Colored shape tracking data
···

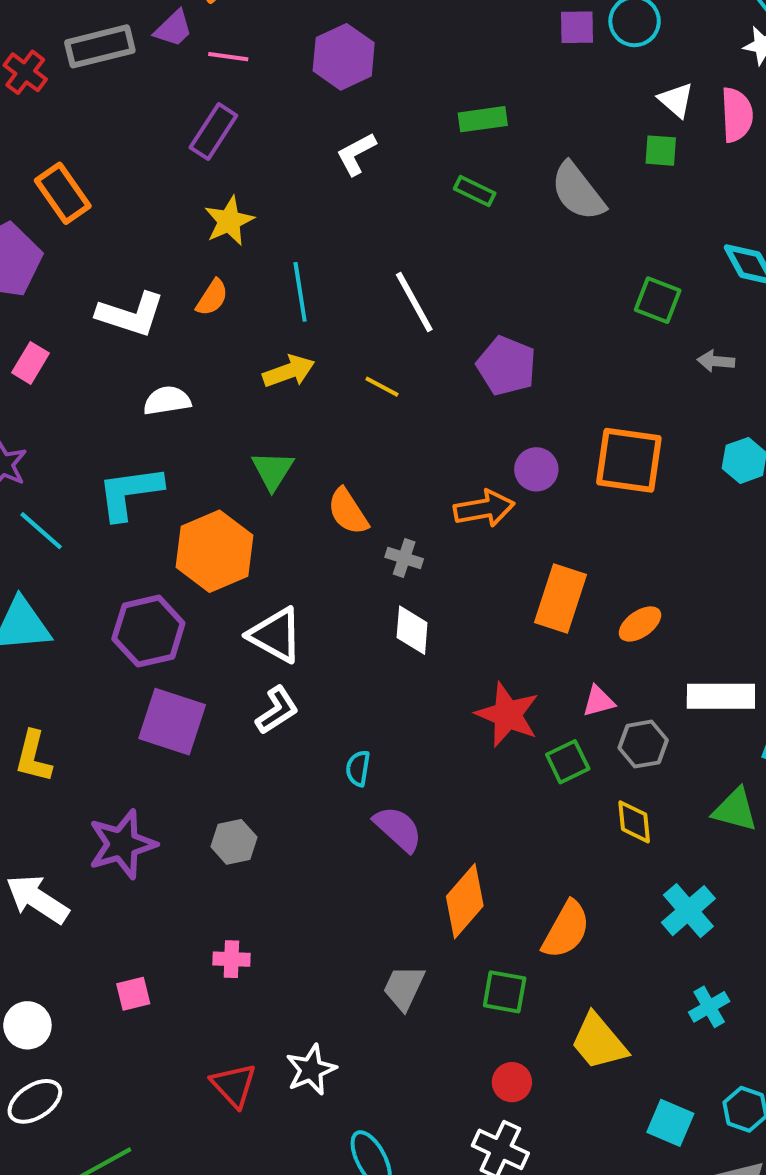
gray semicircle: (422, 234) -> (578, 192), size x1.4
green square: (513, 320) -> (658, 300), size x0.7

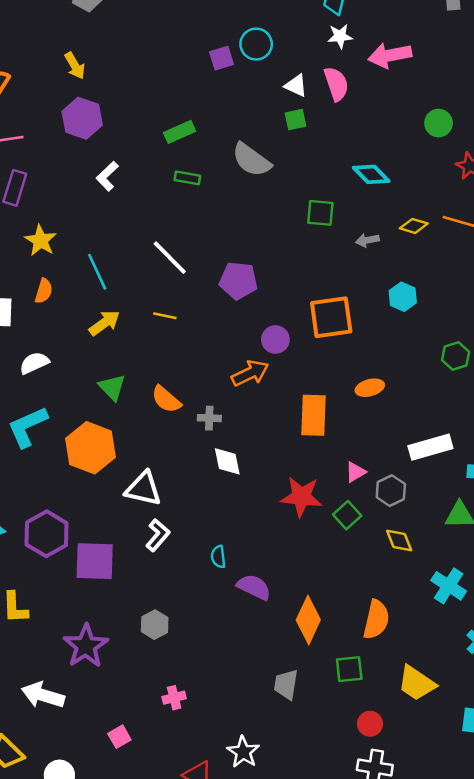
orange ellipse: (640, 624) -> (370, 388), moved, turned 36
purple hexagon: (148, 631) -> (46, 534), moved

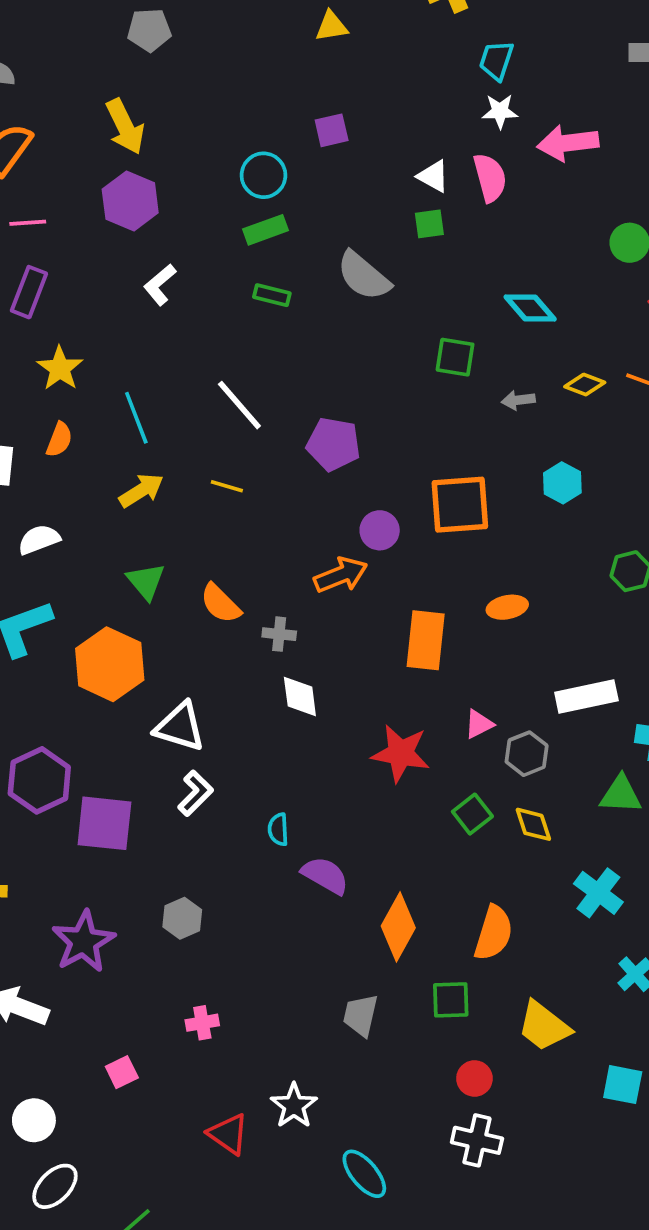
cyan circle: (256, 44) -> (263, 175), moved
yellow arrow: (75, 66) -> (125, 127), size x1.4
green square: (347, 515) -> (472, 814), moved

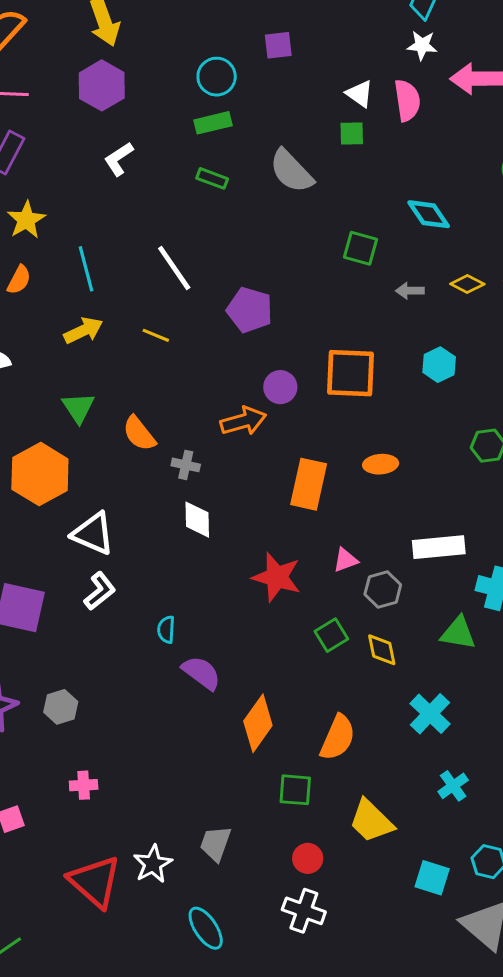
gray hexagon: (182, 918) -> (61, 707), moved
gray trapezoid: (361, 1015) -> (216, 844), moved
red triangle: (228, 1134) -> (95, 882), size x1.5

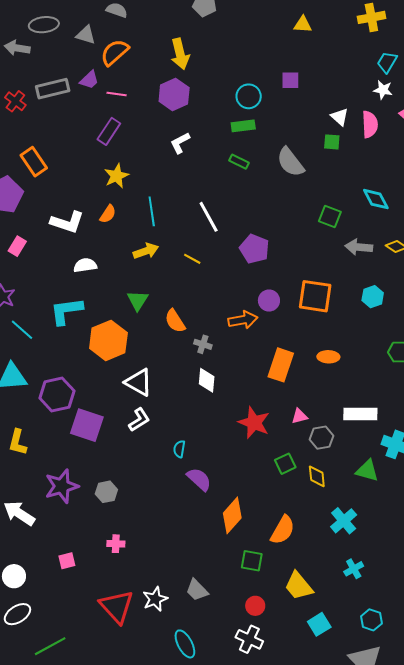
gray arrow: (410, 291) -> (359, 247), size x1.5
gray trapezoid: (216, 844) -> (197, 590), turned -70
cyan square: (432, 878) -> (319, 624), moved, turned 35

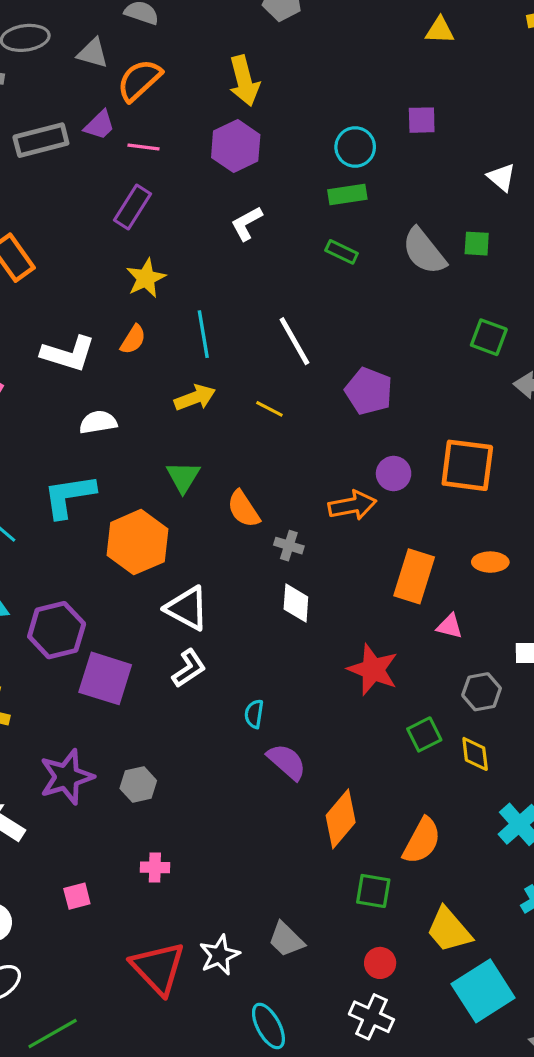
green square: (332, 142) -> (477, 244), moved
pink triangle: (299, 416) -> (450, 626), moved, turned 30
cyan square: (319, 624) -> (483, 991), size x1.6

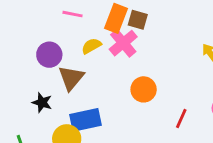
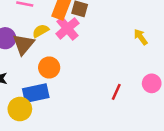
brown triangle: (71, 78) -> (24, 44), moved
orange circle: (144, 89) -> (49, 68), moved

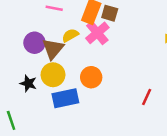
orange circle: (49, 68) -> (91, 77), moved
yellow circle: (20, 109) -> (53, 75), moved

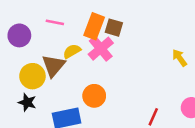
purple circle: (34, 43) -> (19, 35), moved
yellow circle: (53, 75) -> (32, 76), moved

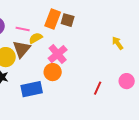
pink line: (55, 22) -> (23, 29), moved
pink cross: (101, 49) -> (58, 54), moved

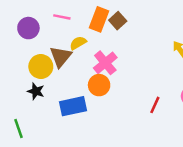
brown square: (68, 20) -> (118, 21), turned 32
pink line: (23, 29) -> (62, 17), moved

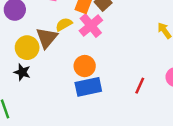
pink cross: (105, 63) -> (91, 26), moved
blue rectangle: (73, 106) -> (88, 87), moved

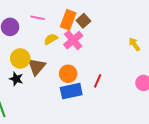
brown triangle: (47, 38) -> (37, 67), moved
red line: (140, 86) -> (98, 81), moved

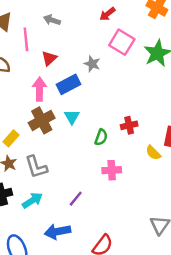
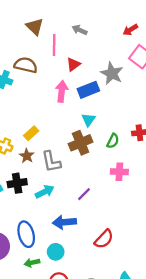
gray star: (92, 64) -> (112, 73), size x1.5
brown cross: (42, 120) -> (81, 143), moved

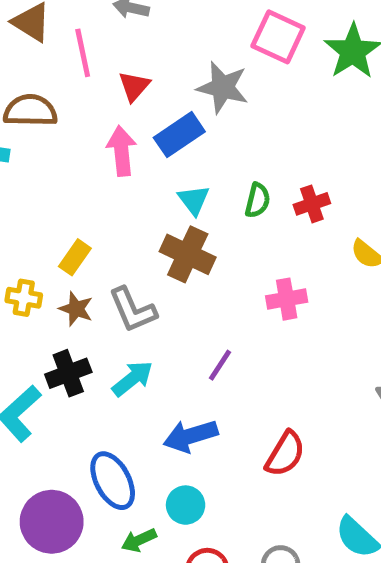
green semicircle: (113, 141) -> (258, 200), moved
brown cross: (81, 143) -> (188, 254), turned -30

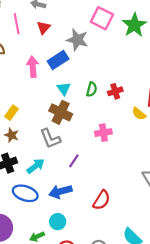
red triangle: (134, 86) -> (44, 28), moved
gray L-shape: (133, 310) -> (50, 139), moved
blue ellipse: (113, 481) -> (25, 193), moved, turned -45

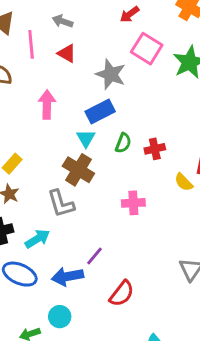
red triangle: (44, 28) -> (67, 53), turned -48
blue rectangle: (58, 60) -> (100, 111), moved
purple line: (74, 161) -> (95, 256), moved

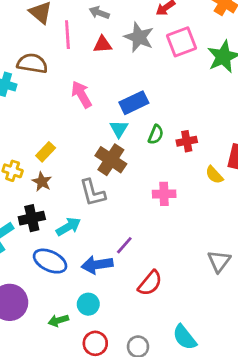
pink square: (147, 49) -> (182, 42), turned 36
red triangle: (67, 53) -> (103, 44), turned -36
gray star: (111, 74) -> (139, 37), moved
pink arrow: (47, 105) -> (81, 94), turned -32

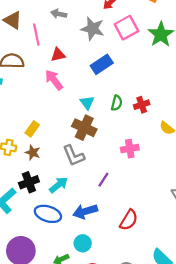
red triangle: (103, 44) -> (58, 55), moved
blue rectangle: (134, 103) -> (102, 64), moved
purple line: (124, 245) -> (103, 180), moved

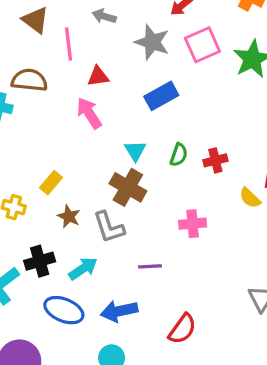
brown star: (33, 153) -> (69, 216), moved
purple line: (103, 180) -> (150, 266), turned 49

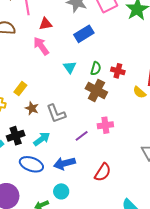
red cross: (215, 160) -> (118, 71), turned 32
brown cross: (128, 187) -> (96, 90), moved
pink cross: (193, 224) -> (105, 125), moved
purple line: (150, 266) -> (82, 136), turned -32

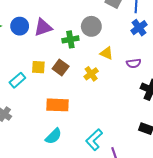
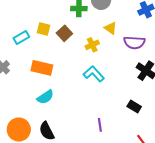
purple semicircle: (134, 63) -> (134, 43), size x1.5
orange rectangle: (58, 105) -> (42, 68), moved
cyan L-shape: (94, 140) -> (94, 74), moved, turned 80

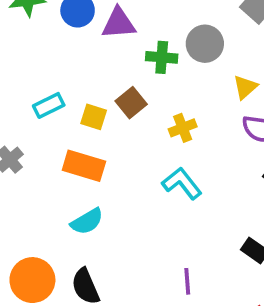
yellow triangle: (111, 28) -> (245, 87), moved, turned 40
yellow square: (44, 29) -> (94, 117), moved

···

Job item
Please return, exactly and with pictures omitted, the lines from the line holding "cyan L-shape: (94, 140)" through the end of the data above, inclusive.

Written reply
cyan L-shape: (94, 140) -> (94, 74), moved, turned 80

yellow triangle: (111, 28) -> (245, 87), moved, turned 40
yellow square: (44, 29) -> (94, 117), moved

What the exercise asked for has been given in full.